* WHAT YOU WILL DO *
Below are records; give the number of their lines that hold the word "stood", and write nothing more.

* EXERCISE INPUT *
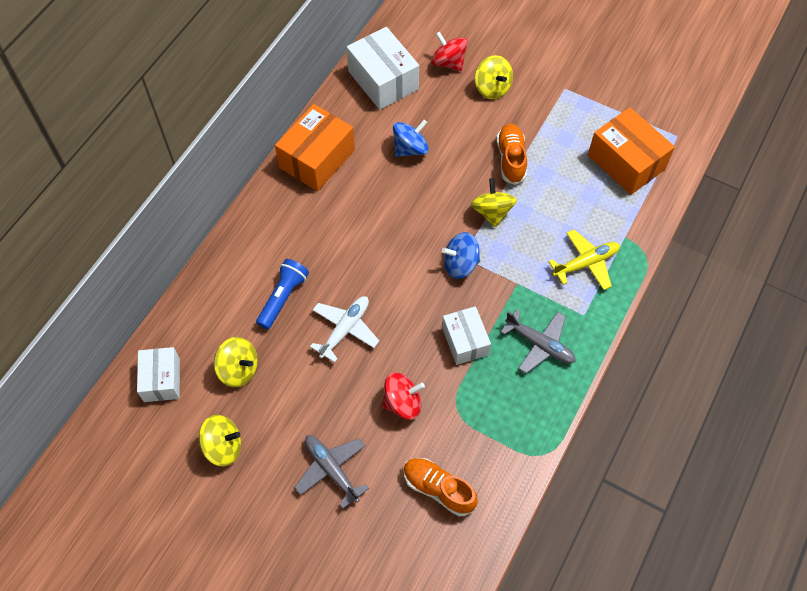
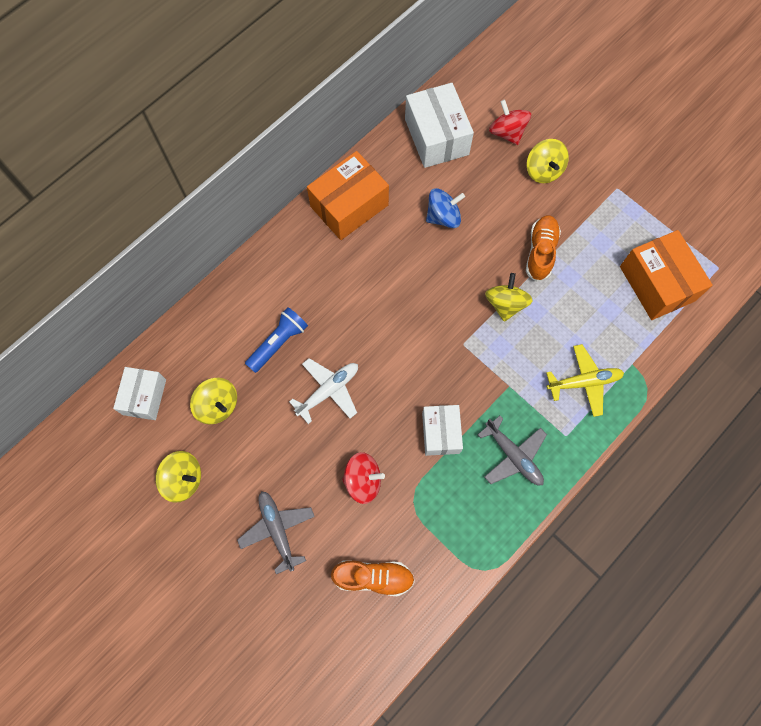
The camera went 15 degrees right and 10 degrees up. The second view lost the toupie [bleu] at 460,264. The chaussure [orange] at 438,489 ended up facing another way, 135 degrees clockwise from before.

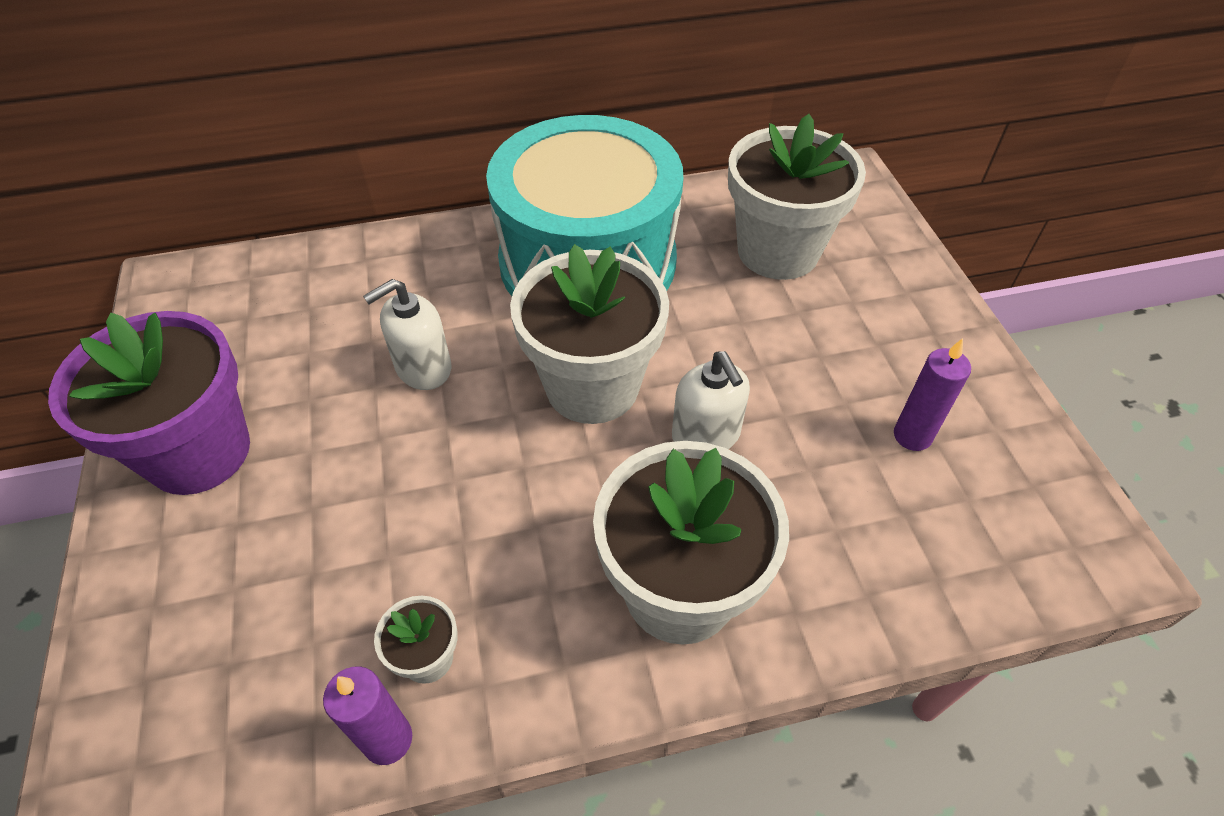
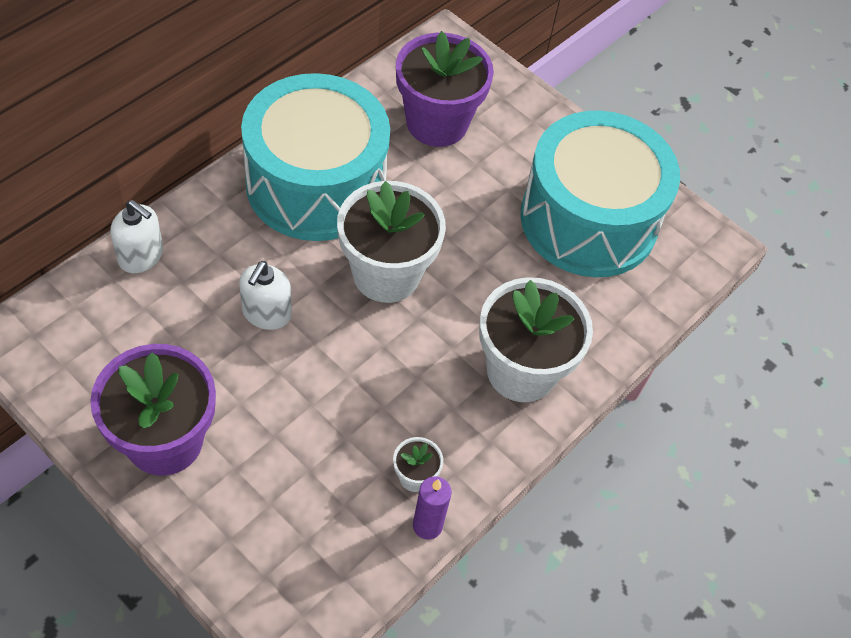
The camera went 40 degrees left and 5 degrees up. The distributeur de savon [blanc] ended up elsewhere, having gone from 706,435 to 141,256. Where the bougie [violet] stood at 912,436, the tambour [turquoise] came to stand at 588,220. What was the pot de fleurs [blanc] at 778,251 turned into the pot de fleurs [violet] at 437,123.

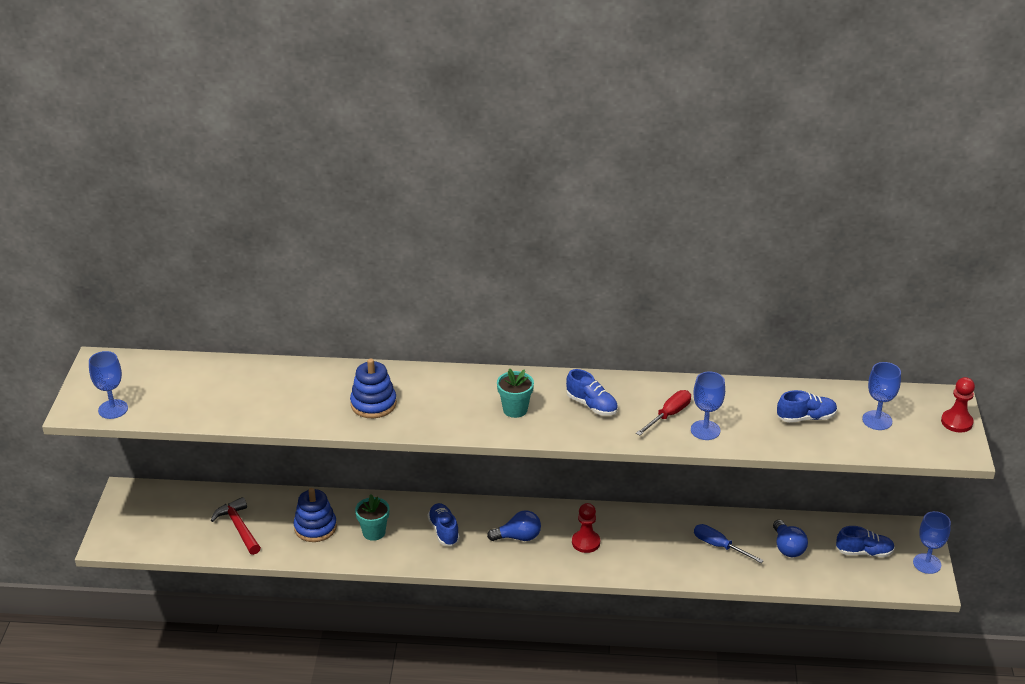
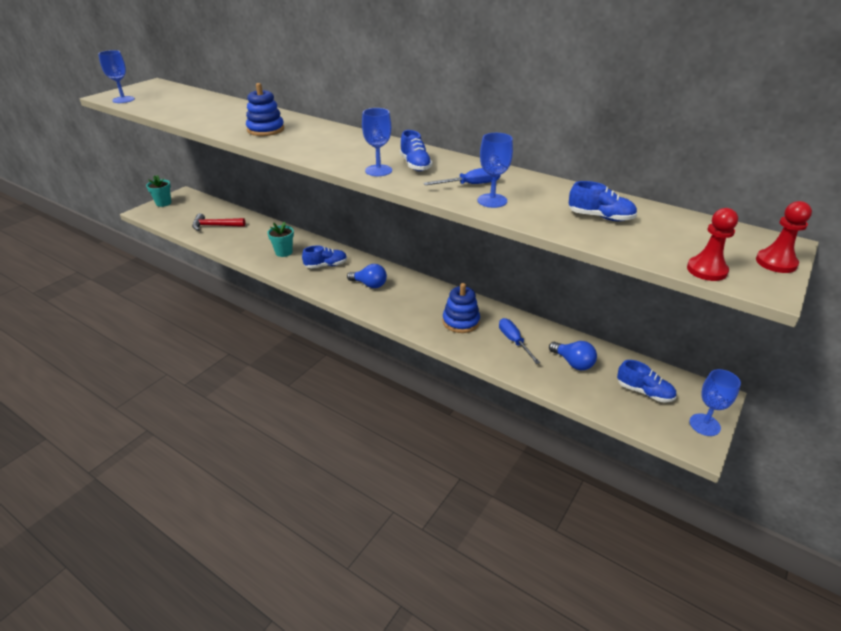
The camera went 30 degrees right and 0 degrees up. The jouet à empiler [bleu] ended up elsewhere, having gone from 315,527 to 461,321. The pot de fleurs [turquoise] ended up elsewhere, having gone from 515,409 to 163,203. The pion [rouge] ended up elsewhere, having gone from 586,542 to 706,270. The verre à pied [bleu] ended up elsewhere, having gone from 877,420 to 378,170. What was the tournevis [rouge] at 669,415 turned into the tournevis [bleu] at 471,185. The marteau [rouge] at 239,527 ended up facing another way, 90 degrees counterclockwise from before. The chaussure [bleu] at 444,531 ended up facing another way, 60 degrees clockwise from before. The ampoule [bleu] at 787,547 ended up facing another way, 60 degrees counterclockwise from before.

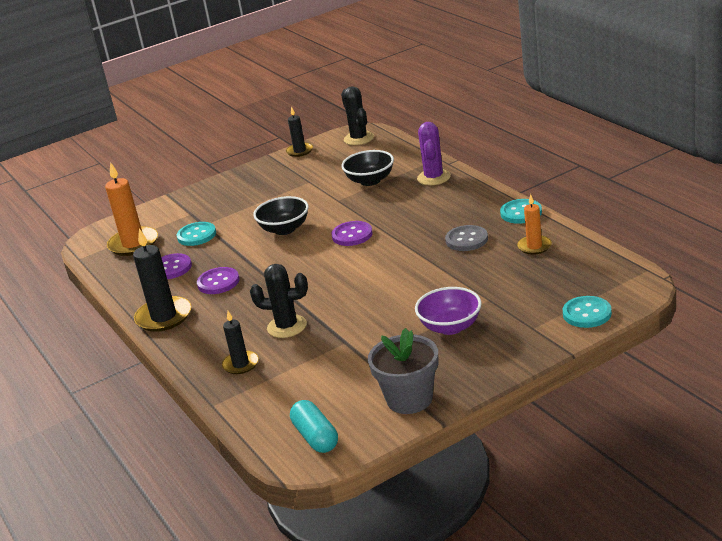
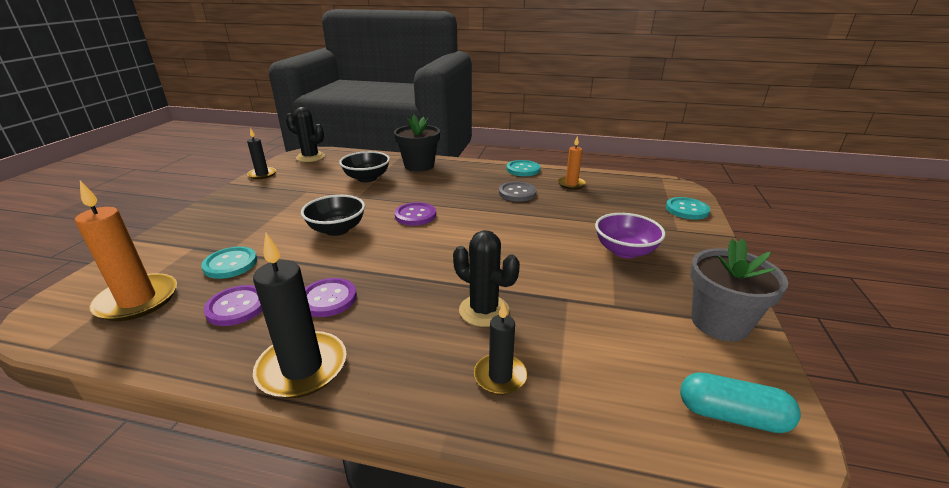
The camera went 50 degrees left and 0 degrees up. Where the cactus [violet] stood at 434,177, the pot de fleurs [noir] came to stand at 419,165. The cactus [noir] at 287,326 ended up facing another way, 75 degrees clockwise from before.

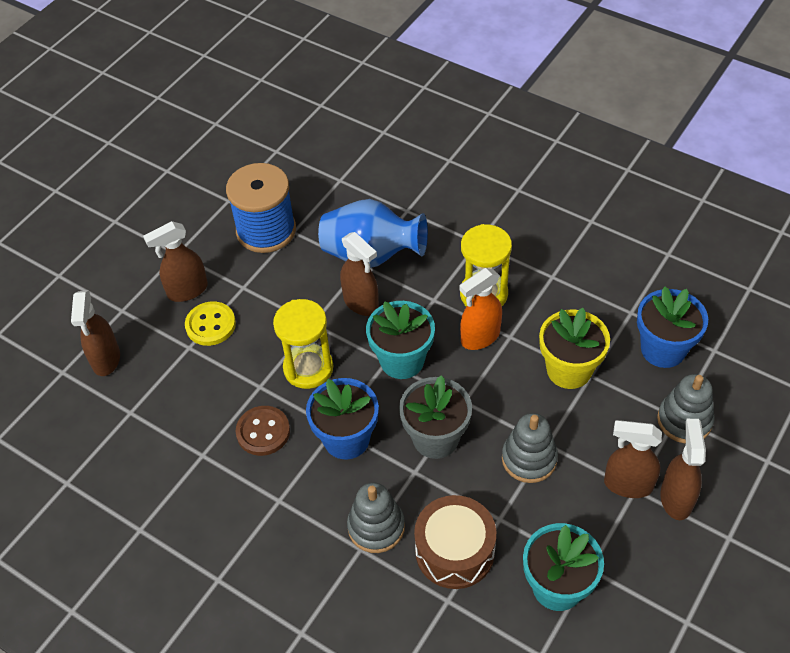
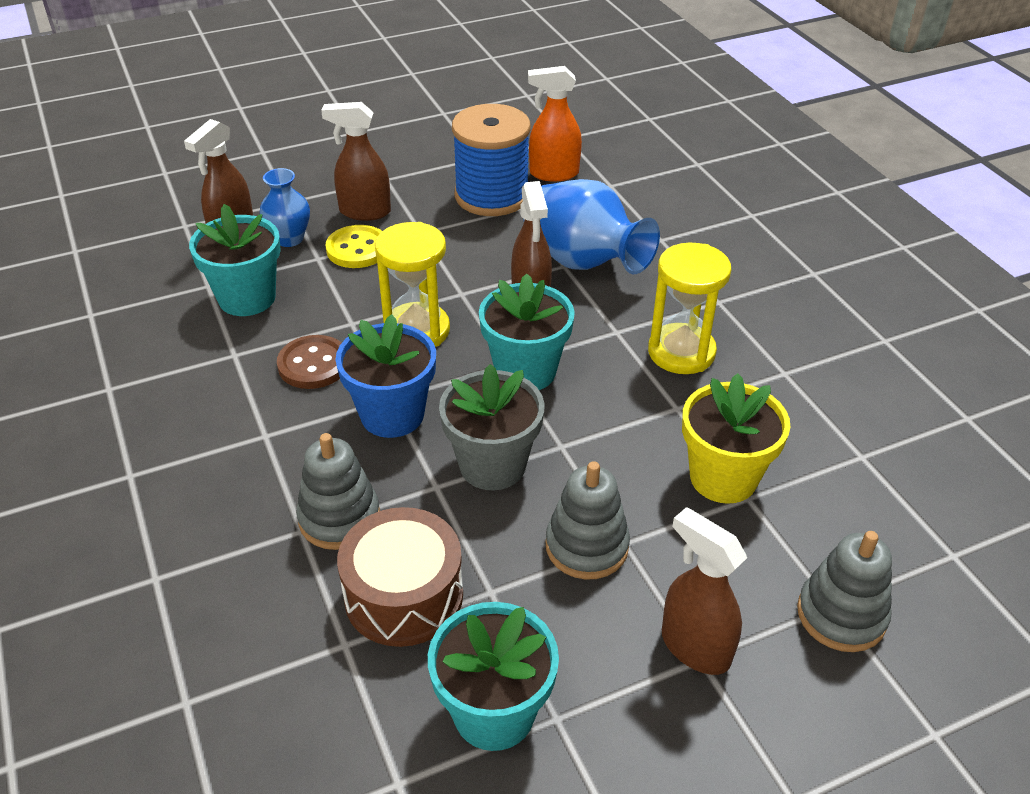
The camera went 30 degrees right and 10 degrees down. The second view lost the pot de fleurs [bleu] at 663,349. The second view lost the vaporisateur [marron] at 676,498. The second view gained the pot de fleurs [turquoise] at 247,298. The second view gained the vase [bleu] at 289,239. The vaporisateur [orange] ended up elsewhere, having gone from 480,337 to 553,173.

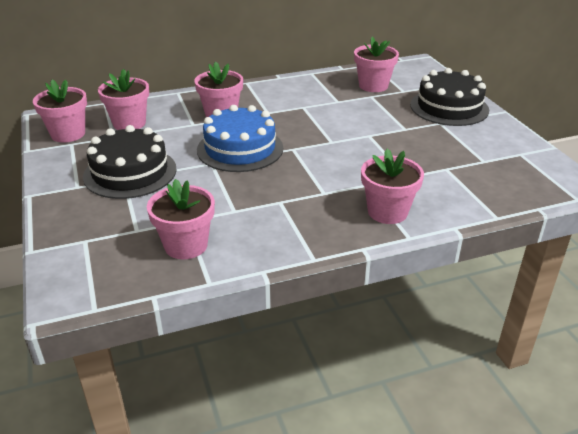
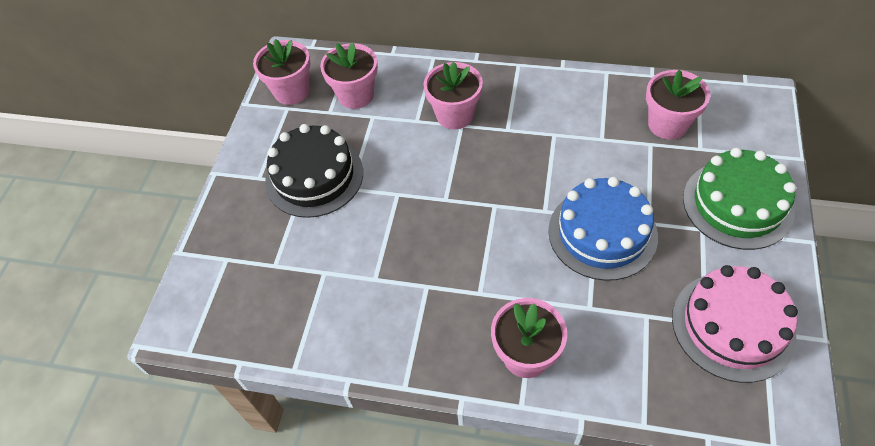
The camera went 35 degrees right and 20 degrees up. The second view lost the pot de fleurs [rose] at 186,245. The second view gained the gâteau [rose] at 732,326. The gâteau [bleu] ended up elsewhere, having gone from 240,149 to 602,233. What was the gâteau [noir] at 449,107 turned into the gâteau [vert] at 737,204.

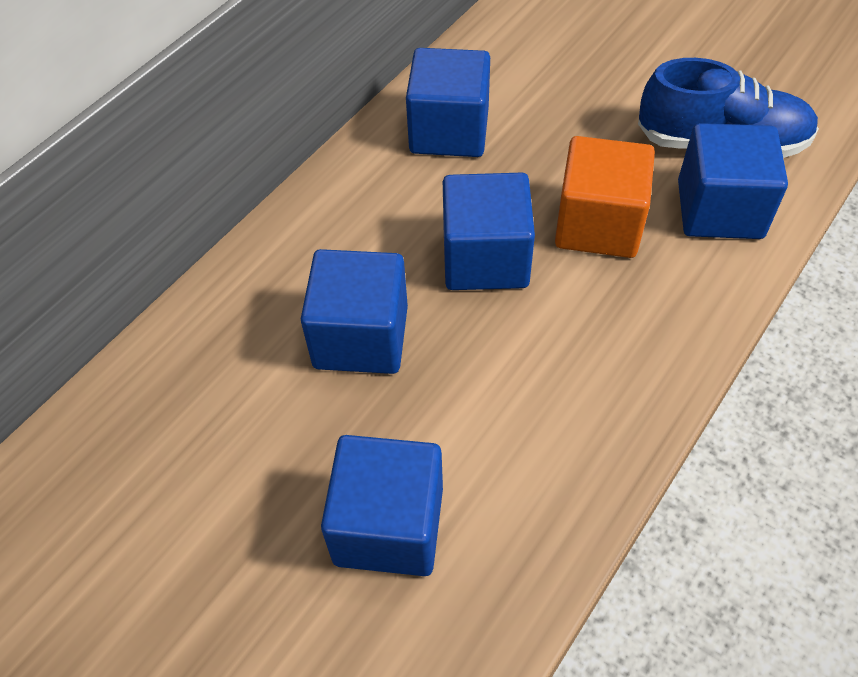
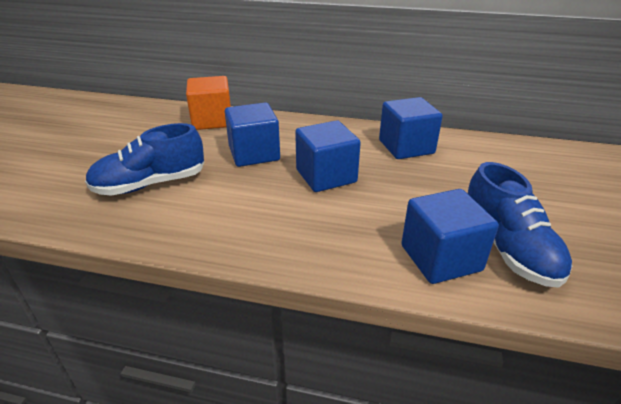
The camera went 65 degrees right and 20 degrees down. The cube [orange] ended up elsewhere, having gone from 598,224 to 212,120. Where the cube [bleu] stood at 389,525, the chaussure [bleu] came to stand at 150,184.

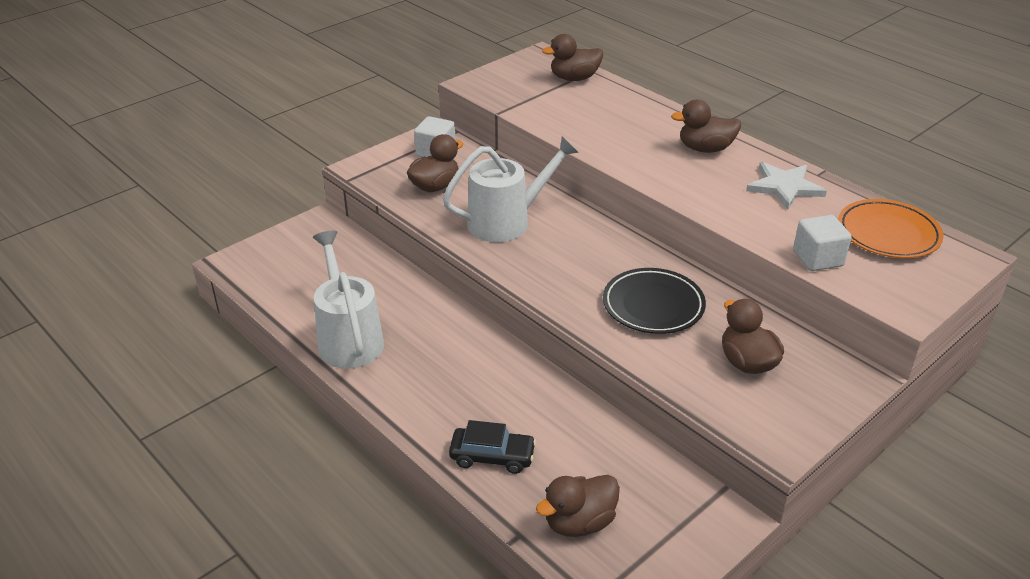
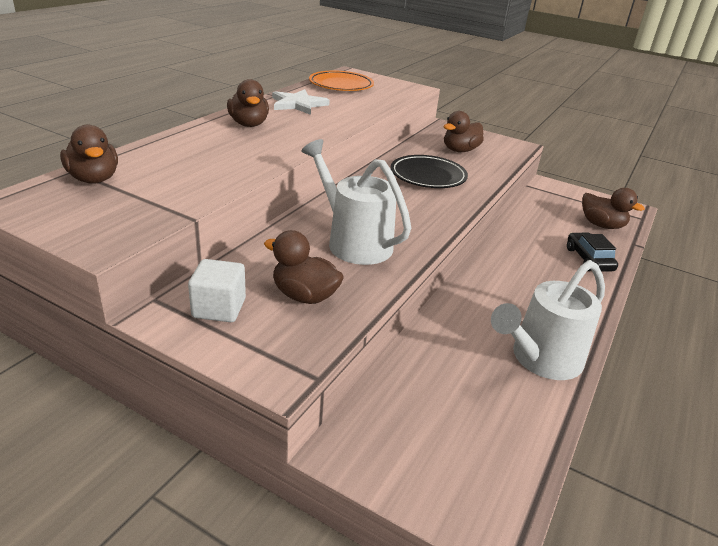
The camera went 110 degrees left and 5 degrees down. The second view lost the cube [blanc] at 817,259.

* EXERCISE OUTPUT *
3